INPUT RECORDS >>
+++

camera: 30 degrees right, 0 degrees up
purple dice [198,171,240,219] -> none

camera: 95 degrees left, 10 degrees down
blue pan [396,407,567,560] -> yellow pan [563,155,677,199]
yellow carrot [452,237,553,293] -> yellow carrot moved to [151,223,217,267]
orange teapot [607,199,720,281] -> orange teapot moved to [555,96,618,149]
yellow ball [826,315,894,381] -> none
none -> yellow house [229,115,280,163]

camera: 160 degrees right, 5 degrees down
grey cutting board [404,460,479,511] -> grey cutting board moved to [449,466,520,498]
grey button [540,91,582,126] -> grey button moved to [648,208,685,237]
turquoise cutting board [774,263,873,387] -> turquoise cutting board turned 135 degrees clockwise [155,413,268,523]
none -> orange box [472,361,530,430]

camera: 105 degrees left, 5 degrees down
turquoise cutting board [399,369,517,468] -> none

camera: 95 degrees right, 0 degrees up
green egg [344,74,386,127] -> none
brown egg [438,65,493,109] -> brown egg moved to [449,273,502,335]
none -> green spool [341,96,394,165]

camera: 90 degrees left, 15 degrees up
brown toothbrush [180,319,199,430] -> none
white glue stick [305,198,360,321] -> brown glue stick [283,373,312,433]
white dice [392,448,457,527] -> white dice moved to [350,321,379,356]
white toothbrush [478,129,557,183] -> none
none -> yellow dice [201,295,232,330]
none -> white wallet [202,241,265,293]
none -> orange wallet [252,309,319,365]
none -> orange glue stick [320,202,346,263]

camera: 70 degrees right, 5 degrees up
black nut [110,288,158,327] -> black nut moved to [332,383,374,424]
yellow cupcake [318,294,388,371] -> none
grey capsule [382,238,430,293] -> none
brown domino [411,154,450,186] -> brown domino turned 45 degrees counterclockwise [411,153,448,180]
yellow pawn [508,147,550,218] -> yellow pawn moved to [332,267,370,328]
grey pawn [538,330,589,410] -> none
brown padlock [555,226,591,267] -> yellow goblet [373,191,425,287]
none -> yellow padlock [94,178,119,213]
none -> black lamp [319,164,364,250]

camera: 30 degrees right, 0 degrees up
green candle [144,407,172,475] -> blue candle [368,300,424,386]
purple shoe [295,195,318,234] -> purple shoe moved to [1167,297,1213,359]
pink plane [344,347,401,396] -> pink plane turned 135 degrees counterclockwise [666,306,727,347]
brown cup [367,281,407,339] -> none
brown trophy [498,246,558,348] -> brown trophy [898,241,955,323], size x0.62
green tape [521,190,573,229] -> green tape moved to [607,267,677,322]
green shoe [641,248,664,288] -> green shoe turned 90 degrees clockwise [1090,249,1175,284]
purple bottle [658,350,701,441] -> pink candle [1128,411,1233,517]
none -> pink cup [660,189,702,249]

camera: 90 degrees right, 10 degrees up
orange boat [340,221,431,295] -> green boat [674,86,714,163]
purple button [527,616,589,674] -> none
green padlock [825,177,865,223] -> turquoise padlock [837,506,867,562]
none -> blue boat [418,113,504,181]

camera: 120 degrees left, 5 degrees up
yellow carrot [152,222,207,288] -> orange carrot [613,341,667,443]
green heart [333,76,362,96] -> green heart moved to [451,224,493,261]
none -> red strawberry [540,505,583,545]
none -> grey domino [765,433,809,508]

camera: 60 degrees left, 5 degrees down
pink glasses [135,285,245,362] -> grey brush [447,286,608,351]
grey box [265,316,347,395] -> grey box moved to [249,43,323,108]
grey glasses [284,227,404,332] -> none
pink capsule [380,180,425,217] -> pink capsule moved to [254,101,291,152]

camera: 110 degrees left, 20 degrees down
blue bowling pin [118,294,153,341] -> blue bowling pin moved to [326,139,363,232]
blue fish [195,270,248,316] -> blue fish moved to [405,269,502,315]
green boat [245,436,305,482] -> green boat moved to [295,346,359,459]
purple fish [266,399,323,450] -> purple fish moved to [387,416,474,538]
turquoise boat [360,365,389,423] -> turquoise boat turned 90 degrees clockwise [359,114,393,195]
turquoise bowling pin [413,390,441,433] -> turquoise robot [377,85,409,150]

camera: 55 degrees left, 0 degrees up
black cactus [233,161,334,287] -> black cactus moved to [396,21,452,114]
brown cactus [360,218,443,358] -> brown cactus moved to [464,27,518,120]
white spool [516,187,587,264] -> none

+++

WHAT IS EXPECTED >> Count every line of the material that holds "cutting". Reply with the number alone.

TASK RESULT >> 3